Data extract Start Marker

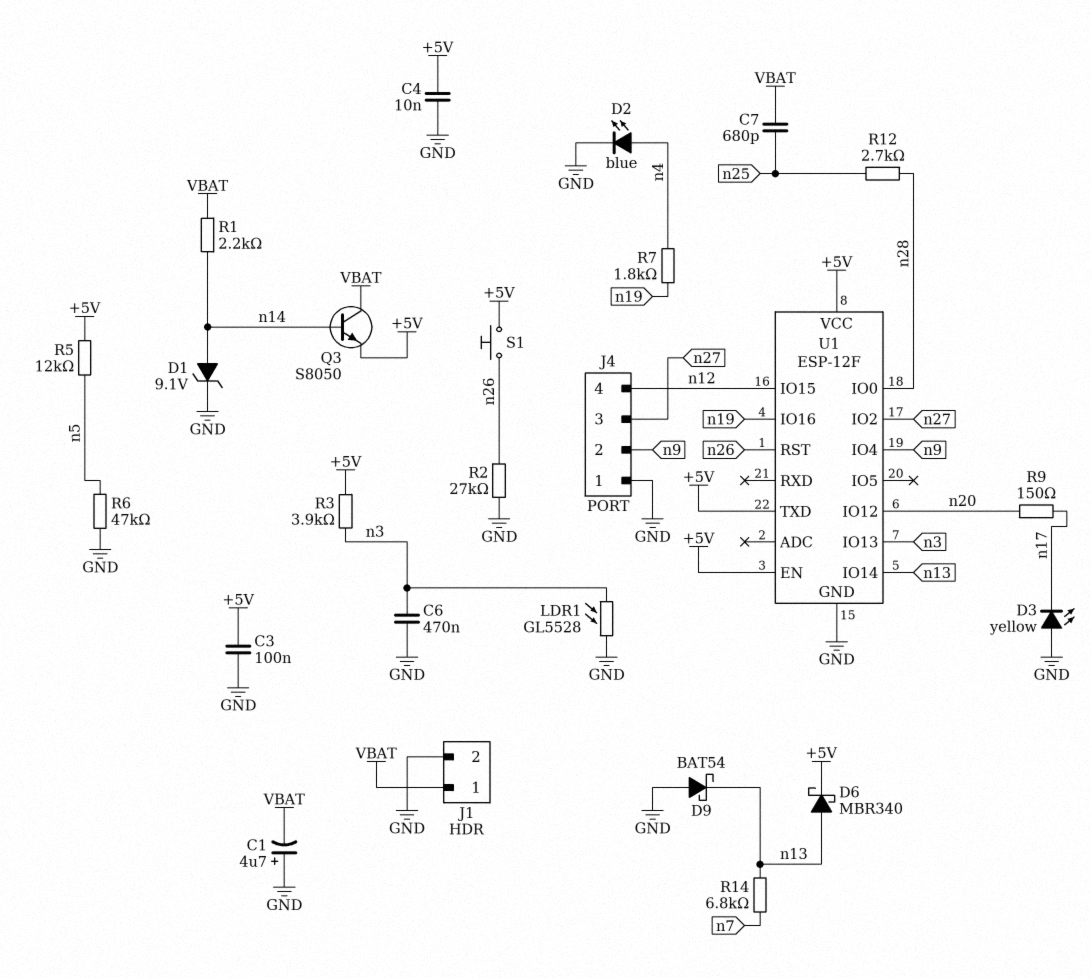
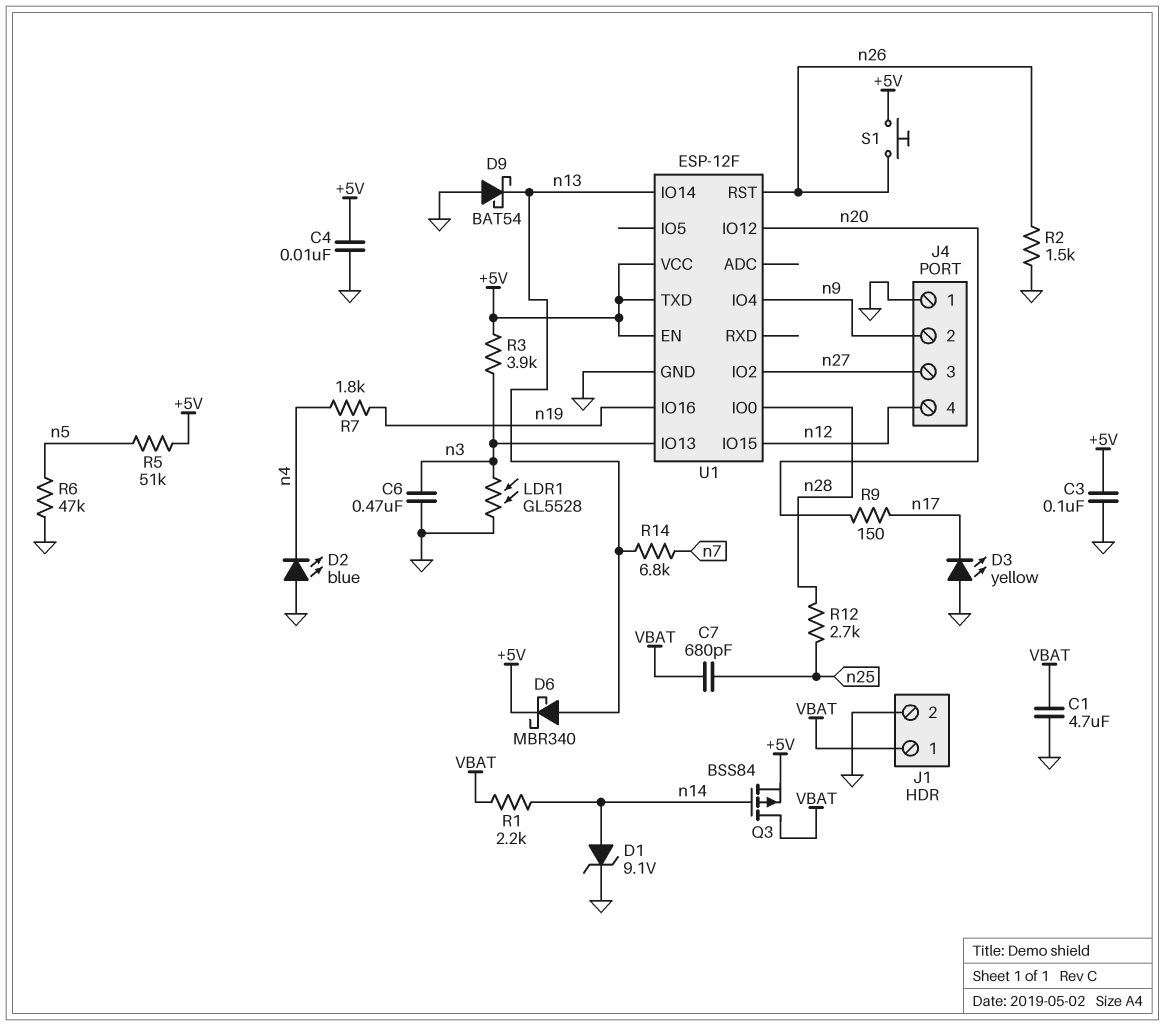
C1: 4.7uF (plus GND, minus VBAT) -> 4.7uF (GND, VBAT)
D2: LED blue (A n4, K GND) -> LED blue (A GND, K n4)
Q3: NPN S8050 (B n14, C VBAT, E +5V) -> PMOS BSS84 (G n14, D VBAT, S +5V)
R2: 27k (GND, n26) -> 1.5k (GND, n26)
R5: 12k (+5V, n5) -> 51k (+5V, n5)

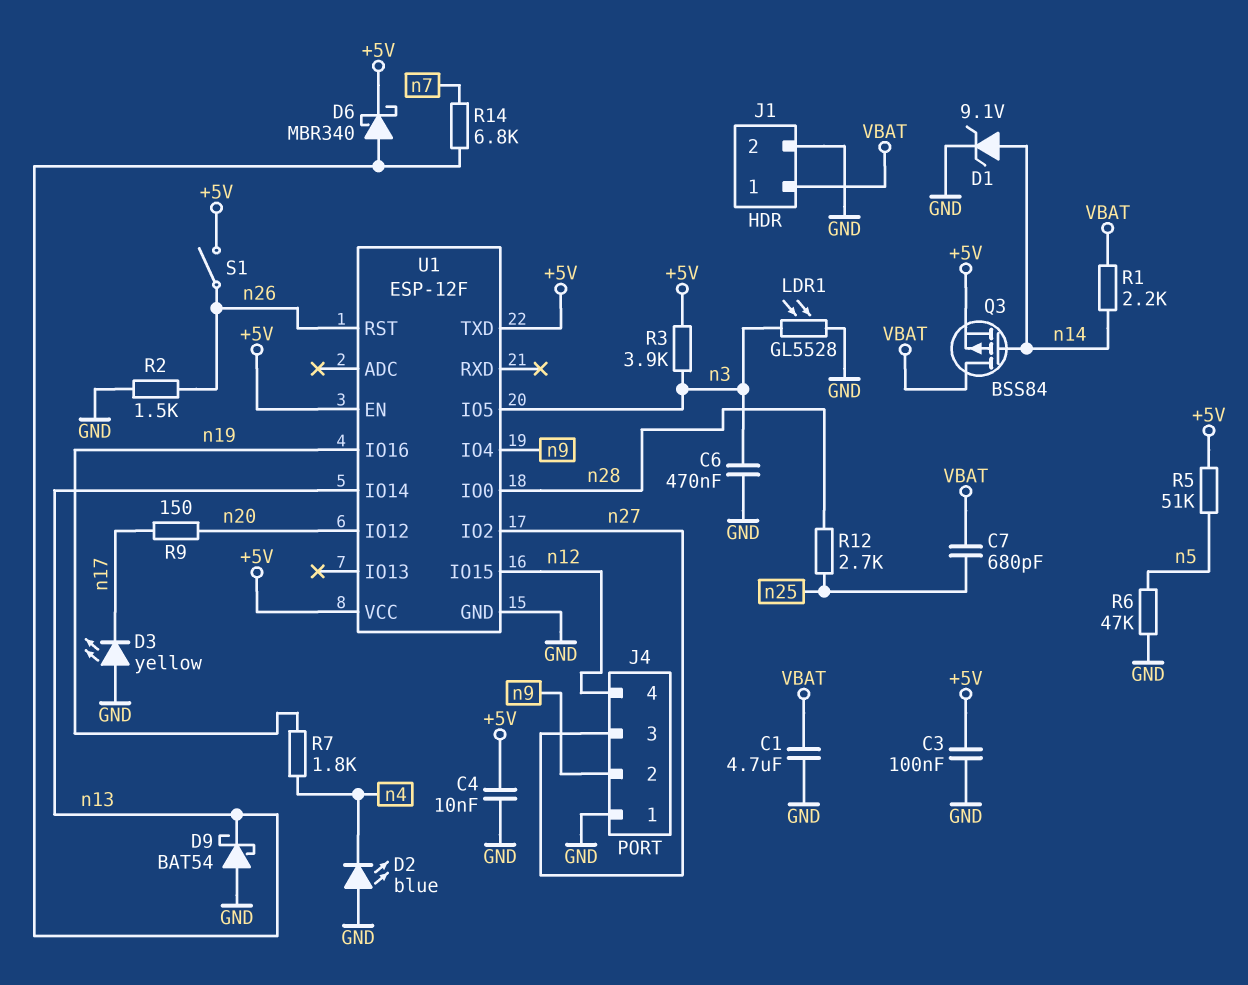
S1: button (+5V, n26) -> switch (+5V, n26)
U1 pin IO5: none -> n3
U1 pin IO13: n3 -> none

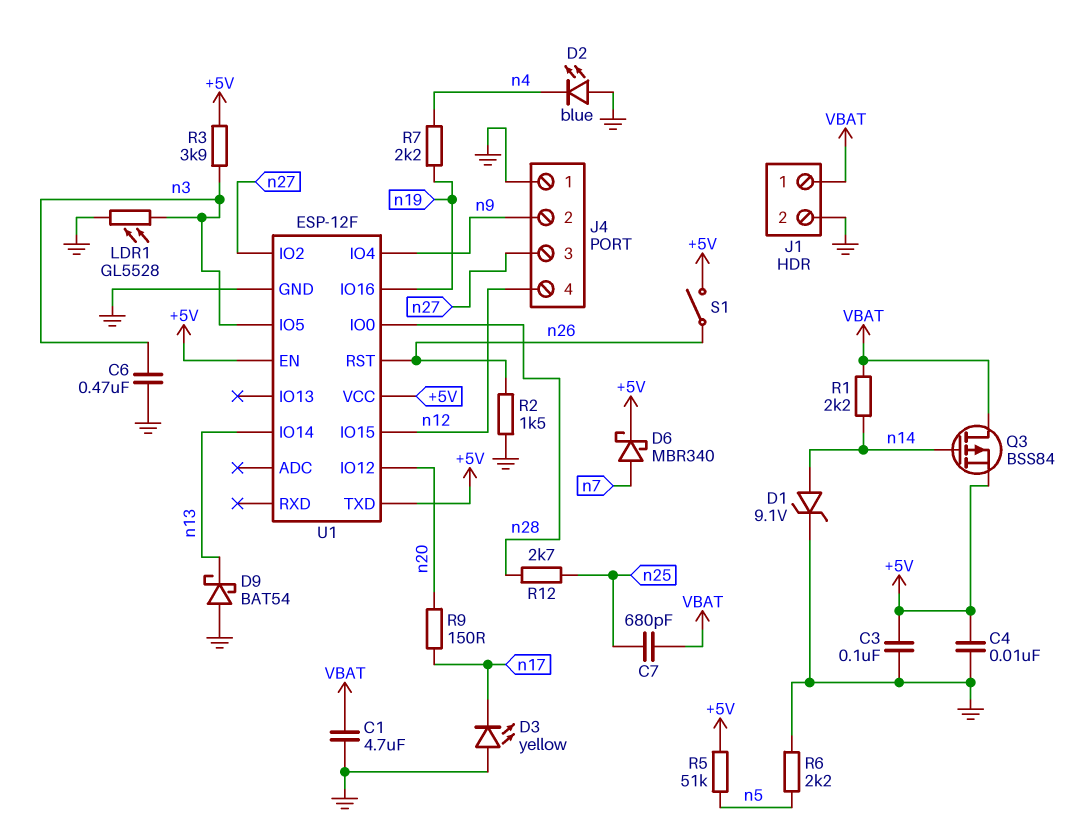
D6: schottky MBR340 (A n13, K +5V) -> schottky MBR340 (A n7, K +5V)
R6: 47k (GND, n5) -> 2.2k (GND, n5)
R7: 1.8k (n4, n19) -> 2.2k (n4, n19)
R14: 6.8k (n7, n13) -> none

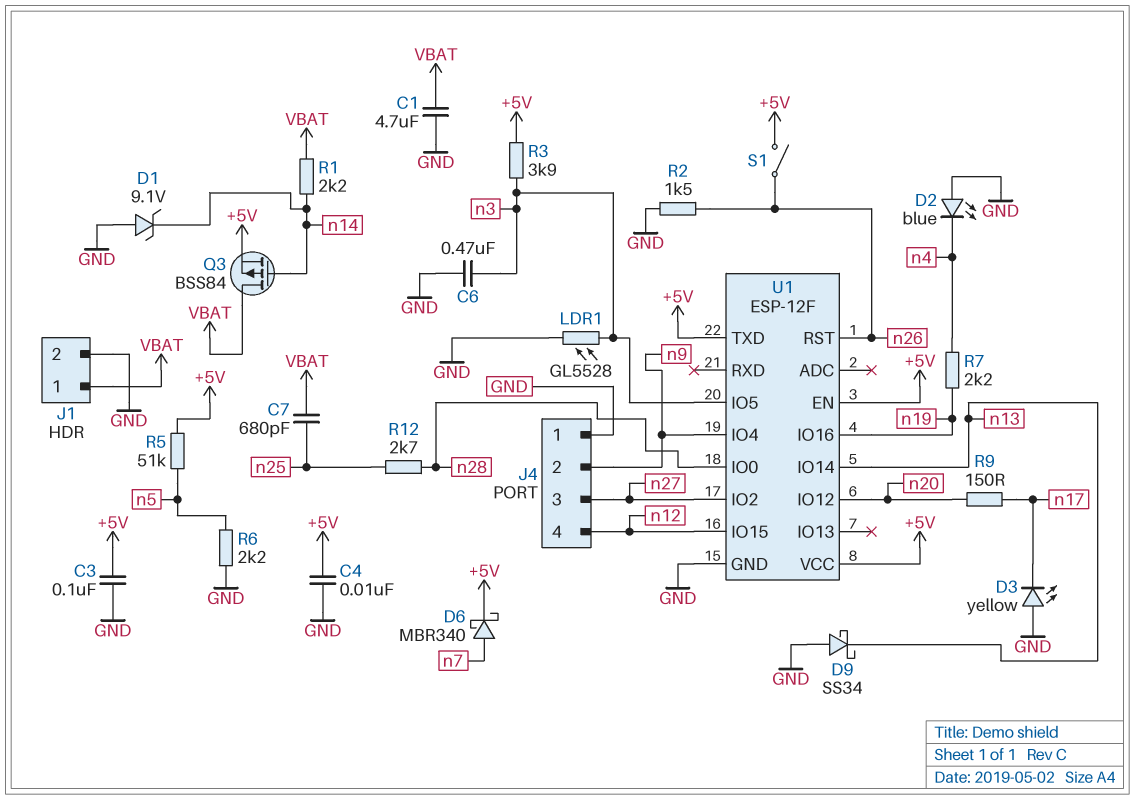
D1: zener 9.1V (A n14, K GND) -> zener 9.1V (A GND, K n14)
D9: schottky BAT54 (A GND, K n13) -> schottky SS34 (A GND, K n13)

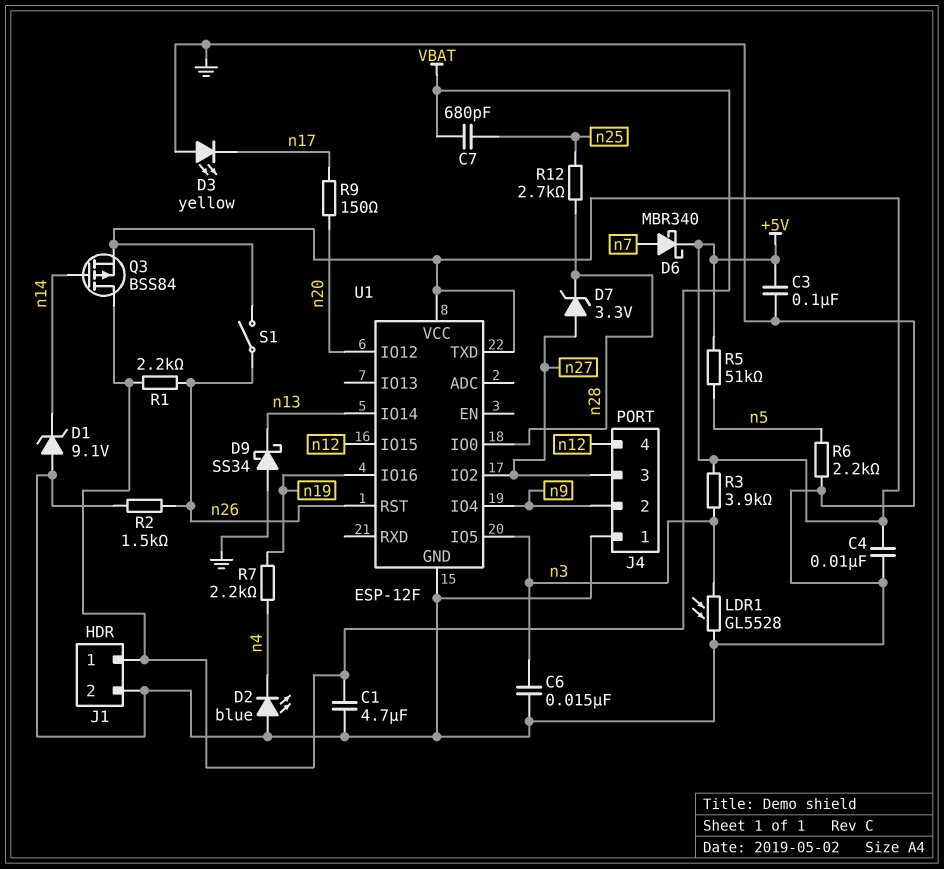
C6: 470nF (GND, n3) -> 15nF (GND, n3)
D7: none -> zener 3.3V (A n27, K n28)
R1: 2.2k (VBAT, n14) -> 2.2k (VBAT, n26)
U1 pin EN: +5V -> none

Data extract End Marker

• Description of the task
Print every line above exactly. Leave the pictures out.

• Response to this exercise
C1: 4.7uF (plus GND, minus VBAT) -> 4.7uF (GND, VBAT)
D2: LED blue (A n4, K GND) -> LED blue (A GND, K n4)
Q3: NPN S8050 (B n14, C VBAT, E +5V) -> PMOS BSS84 (G n14, D VBAT, S +5V)
R2: 27k (GND, n26) -> 1.5k (GND, n26)
R5: 12k (+5V, n5) -> 51k (+5V, n5)

S1: button (+5V, n26) -> switch (+5V, n26)
U1 pin IO5: none -> n3
U1 pin IO13: n3 -> none

D6: schottky MBR340 (A n13, K +5V) -> schottky MBR340 (A n7, K +5V)
R6: 47k (GND, n5) -> 2.2k (GND, n5)
R7: 1.8k (n4, n19) -> 2.2k (n4, n19)
R14: 6.8k (n7, n13) -> none

D1: zener 9.1V (A n14, K GND) -> zener 9.1V (A GND, K n14)
D9: schottky BAT54 (A GND, K n13) -> schottky SS34 (A GND, K n13)

C6: 470nF (GND, n3) -> 15nF (GND, n3)
D7: none -> zener 3.3V (A n27, K n28)
R1: 2.2k (VBAT, n14) -> 2.2k (VBAT, n26)
U1 pin EN: +5V -> none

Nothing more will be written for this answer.